Problem description:
From the records below, transcribe exactly the lines that begin at the line with "SONAR2 pin TRIG: 12 -> 11" and end at the line with "STEPPER1 pin IN3: D1 -> D4", both included.

Data items

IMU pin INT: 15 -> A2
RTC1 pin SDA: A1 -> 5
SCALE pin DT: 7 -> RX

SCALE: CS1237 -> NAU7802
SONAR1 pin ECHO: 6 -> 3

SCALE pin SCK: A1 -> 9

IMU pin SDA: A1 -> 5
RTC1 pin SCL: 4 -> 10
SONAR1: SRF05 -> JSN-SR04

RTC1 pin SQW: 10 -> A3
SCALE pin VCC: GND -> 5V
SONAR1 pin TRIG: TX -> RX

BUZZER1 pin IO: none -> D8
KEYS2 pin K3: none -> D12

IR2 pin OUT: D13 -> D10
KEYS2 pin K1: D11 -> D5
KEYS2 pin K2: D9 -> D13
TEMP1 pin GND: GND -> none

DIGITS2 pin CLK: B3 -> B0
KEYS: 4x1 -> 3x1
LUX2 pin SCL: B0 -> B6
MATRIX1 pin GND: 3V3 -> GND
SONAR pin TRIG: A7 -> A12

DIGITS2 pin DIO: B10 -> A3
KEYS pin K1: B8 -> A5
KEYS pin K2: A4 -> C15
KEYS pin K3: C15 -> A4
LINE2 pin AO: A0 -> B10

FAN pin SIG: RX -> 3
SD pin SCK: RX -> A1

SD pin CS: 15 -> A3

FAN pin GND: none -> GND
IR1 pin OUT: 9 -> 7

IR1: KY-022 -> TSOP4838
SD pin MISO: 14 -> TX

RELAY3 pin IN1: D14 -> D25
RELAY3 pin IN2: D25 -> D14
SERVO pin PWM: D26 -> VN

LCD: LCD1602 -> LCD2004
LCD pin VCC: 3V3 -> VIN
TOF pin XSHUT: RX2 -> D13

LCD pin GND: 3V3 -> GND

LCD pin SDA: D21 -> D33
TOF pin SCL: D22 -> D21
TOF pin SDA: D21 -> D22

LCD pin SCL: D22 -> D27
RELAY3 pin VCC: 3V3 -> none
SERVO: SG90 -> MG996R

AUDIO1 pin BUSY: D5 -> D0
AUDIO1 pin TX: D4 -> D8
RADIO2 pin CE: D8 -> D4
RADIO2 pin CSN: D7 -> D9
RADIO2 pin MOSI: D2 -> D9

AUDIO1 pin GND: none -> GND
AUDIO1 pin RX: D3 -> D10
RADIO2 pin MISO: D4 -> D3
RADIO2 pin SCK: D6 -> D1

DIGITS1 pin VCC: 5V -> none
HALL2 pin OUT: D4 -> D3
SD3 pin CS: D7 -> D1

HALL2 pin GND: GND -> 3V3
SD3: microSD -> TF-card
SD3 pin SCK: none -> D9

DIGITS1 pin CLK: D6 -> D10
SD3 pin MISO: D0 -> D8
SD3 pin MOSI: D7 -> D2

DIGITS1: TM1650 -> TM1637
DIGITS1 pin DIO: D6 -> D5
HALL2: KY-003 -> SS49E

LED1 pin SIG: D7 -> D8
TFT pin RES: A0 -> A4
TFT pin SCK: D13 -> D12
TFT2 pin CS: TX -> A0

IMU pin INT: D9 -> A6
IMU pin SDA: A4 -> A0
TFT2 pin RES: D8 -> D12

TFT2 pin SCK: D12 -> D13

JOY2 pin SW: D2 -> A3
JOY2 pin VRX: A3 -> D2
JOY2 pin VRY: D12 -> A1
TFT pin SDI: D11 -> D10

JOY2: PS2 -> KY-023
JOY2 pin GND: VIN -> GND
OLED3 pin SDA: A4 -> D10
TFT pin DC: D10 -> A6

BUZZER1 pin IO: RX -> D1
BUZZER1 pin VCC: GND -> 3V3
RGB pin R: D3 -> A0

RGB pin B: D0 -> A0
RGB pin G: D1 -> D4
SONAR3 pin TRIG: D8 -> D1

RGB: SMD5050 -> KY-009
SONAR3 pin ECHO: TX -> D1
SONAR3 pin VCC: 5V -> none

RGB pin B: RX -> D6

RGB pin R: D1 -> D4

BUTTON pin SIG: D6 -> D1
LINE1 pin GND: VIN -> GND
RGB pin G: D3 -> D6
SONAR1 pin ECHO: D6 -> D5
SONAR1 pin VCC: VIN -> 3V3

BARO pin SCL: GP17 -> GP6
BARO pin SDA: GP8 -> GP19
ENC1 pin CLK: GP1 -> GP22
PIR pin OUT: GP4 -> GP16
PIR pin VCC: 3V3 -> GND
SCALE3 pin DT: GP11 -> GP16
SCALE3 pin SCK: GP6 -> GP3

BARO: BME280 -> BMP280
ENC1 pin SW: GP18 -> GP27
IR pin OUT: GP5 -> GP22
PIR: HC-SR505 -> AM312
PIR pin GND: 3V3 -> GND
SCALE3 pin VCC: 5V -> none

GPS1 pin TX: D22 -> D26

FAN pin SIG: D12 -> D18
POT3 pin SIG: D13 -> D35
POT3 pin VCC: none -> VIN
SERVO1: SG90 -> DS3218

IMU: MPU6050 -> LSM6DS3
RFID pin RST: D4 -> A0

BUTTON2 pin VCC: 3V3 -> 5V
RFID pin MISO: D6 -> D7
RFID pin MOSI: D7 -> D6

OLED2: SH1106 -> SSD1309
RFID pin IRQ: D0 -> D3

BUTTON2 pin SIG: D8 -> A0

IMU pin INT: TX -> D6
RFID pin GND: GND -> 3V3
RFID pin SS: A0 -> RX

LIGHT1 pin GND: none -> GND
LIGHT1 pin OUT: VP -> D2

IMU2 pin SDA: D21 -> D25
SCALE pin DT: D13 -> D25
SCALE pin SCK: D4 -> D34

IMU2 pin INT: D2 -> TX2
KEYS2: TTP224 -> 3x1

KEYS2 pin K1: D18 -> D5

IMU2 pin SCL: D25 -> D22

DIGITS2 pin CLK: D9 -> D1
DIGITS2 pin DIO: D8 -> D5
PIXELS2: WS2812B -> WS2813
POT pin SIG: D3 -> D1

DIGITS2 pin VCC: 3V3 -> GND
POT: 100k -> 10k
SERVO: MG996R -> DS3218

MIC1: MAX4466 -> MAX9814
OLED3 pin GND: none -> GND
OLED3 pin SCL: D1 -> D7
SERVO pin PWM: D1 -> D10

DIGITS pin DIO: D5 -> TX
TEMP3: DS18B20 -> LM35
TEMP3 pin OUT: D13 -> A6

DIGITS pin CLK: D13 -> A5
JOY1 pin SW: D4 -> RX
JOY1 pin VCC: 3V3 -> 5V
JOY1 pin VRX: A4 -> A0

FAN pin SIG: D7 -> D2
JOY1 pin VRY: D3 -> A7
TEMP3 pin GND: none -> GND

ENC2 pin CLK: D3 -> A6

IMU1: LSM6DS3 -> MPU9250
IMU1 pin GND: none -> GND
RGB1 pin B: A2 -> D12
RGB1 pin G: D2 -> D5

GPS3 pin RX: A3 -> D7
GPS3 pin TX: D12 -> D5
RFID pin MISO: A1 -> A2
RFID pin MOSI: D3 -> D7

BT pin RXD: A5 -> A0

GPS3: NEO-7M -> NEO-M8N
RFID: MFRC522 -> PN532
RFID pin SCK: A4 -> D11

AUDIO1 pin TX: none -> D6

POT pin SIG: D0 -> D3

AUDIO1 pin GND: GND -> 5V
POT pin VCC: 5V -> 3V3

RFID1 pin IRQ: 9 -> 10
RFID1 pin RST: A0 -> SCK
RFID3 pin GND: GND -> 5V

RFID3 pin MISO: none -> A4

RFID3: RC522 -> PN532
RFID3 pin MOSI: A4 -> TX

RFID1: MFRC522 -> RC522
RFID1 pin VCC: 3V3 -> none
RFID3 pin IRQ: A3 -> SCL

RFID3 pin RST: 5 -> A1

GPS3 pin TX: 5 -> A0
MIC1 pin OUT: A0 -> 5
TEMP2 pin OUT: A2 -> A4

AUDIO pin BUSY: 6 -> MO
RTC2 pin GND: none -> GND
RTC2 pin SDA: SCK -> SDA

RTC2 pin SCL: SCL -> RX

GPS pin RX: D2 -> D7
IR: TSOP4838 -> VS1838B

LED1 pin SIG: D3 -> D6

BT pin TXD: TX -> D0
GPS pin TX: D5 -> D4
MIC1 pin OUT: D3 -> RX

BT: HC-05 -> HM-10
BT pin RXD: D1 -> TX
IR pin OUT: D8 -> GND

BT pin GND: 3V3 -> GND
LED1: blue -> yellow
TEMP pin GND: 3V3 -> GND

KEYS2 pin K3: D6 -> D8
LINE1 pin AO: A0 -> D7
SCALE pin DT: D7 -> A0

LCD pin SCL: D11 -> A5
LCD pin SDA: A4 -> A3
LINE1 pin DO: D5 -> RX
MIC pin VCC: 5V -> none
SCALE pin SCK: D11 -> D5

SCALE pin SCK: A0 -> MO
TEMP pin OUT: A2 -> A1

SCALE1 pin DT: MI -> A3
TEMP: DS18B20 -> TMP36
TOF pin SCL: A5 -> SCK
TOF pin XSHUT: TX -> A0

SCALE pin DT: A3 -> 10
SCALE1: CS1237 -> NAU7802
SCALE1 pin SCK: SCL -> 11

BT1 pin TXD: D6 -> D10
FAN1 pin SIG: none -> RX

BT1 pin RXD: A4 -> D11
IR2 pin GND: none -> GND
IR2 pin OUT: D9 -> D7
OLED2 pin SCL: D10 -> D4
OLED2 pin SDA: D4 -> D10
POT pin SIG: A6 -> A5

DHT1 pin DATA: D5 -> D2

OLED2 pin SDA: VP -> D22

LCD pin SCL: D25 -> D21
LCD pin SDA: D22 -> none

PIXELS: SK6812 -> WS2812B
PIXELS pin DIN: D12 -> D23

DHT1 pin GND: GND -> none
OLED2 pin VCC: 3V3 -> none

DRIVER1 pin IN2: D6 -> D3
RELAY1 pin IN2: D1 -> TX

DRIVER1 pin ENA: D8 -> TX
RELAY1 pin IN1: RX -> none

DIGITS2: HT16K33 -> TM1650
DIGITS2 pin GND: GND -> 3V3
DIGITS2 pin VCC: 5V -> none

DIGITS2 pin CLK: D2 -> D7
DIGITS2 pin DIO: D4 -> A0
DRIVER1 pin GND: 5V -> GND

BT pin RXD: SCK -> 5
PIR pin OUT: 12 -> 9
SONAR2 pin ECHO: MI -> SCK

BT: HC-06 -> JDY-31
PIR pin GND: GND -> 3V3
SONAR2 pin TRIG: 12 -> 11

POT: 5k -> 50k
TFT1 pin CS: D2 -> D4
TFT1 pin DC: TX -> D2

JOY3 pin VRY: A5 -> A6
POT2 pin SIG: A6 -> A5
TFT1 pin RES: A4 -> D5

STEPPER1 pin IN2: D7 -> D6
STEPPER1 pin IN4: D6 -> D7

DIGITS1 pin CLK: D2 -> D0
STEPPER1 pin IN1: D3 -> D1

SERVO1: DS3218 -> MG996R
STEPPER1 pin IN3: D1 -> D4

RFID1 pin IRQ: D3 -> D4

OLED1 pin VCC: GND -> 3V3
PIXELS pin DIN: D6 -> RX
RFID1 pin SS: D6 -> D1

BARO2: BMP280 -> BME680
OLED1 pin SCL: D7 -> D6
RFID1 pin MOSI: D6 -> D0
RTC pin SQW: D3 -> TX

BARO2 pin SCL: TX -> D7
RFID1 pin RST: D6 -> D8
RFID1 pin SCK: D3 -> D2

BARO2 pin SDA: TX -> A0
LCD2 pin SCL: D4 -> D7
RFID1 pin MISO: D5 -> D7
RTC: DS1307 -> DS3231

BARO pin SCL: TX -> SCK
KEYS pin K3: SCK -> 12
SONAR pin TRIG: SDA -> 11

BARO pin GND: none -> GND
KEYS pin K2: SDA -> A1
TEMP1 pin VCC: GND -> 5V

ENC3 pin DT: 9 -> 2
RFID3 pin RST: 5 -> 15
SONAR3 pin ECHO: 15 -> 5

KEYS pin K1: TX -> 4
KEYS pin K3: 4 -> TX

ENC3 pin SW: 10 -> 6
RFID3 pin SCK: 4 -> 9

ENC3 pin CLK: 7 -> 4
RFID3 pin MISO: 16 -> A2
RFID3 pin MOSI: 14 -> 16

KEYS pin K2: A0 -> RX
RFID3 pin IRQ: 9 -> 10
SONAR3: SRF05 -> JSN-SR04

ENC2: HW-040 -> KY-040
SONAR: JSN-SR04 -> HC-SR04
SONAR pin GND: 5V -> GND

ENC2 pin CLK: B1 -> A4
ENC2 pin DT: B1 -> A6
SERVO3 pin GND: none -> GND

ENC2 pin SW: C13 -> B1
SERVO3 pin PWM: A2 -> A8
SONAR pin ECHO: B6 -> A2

Task response:
SONAR2 pin TRIG: 12 -> 11

POT: 5k -> 50k
TFT1 pin CS: D2 -> D4
TFT1 pin DC: TX -> D2

JOY3 pin VRY: A5 -> A6
POT2 pin SIG: A6 -> A5
TFT1 pin RES: A4 -> D5

STEPPER1 pin IN2: D7 -> D6
STEPPER1 pin IN4: D6 -> D7

DIGITS1 pin CLK: D2 -> D0
STEPPER1 pin IN1: D3 -> D1

SERVO1: DS3218 -> MG996R
STEPPER1 pin IN3: D1 -> D4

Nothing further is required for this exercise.